PROBLEM
Look for "dresser" in each line of the entries, and return the matching lines.

RECORDS SUPPLIED
* * * * *
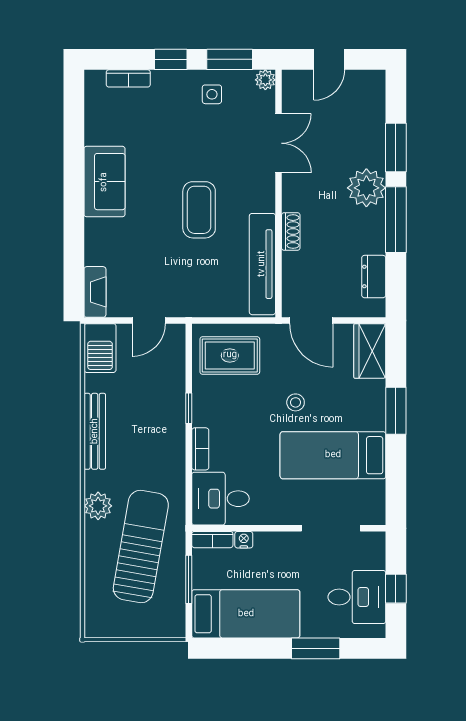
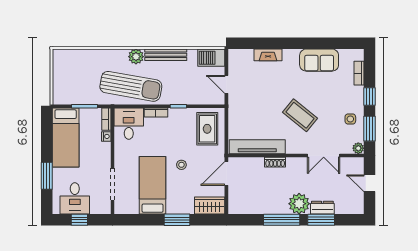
sofa: (104, 182) -> (319, 60), moved
coffee table: (199, 210) -> (300, 115), moved, turned 39
dresser: (374, 277) -> (322, 208), moved
fireplace: (95, 292) -> (268, 55), moved
plant: (98, 506) -> (136, 57), moved
sun lounger: (141, 546) -> (131, 86), moved

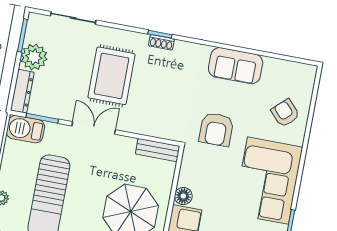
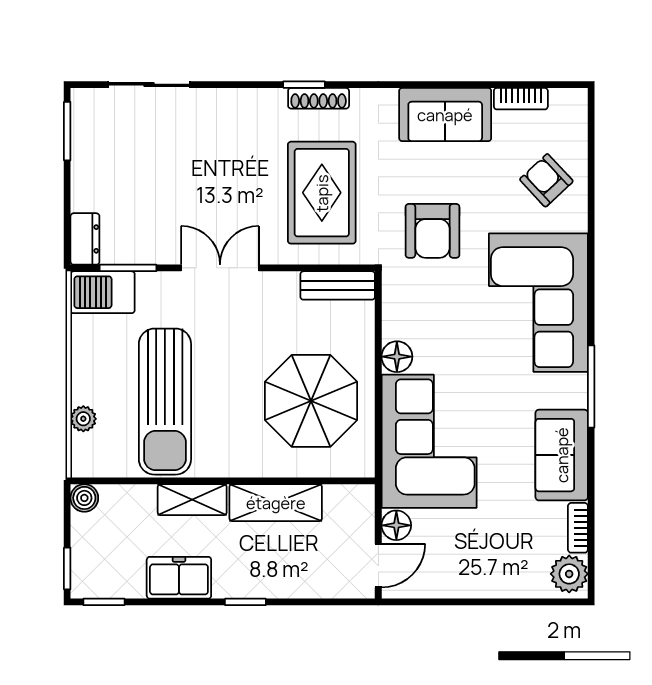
shoe rack: (161, 42) -> (319, 98), width x1.43
plant: (34, 57) -> (94, 165), removed
bookcase: (280, 65) -> (521, 99), added
rug: (111, 76) -> (322, 193), moved
dresser: (22, 91) -> (85, 239), width x0.70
* * * * *
WORKED SOLUTION
dresser: (374, 277) -> (322, 208), moved
dresser: (22, 91) -> (85, 239), width x0.70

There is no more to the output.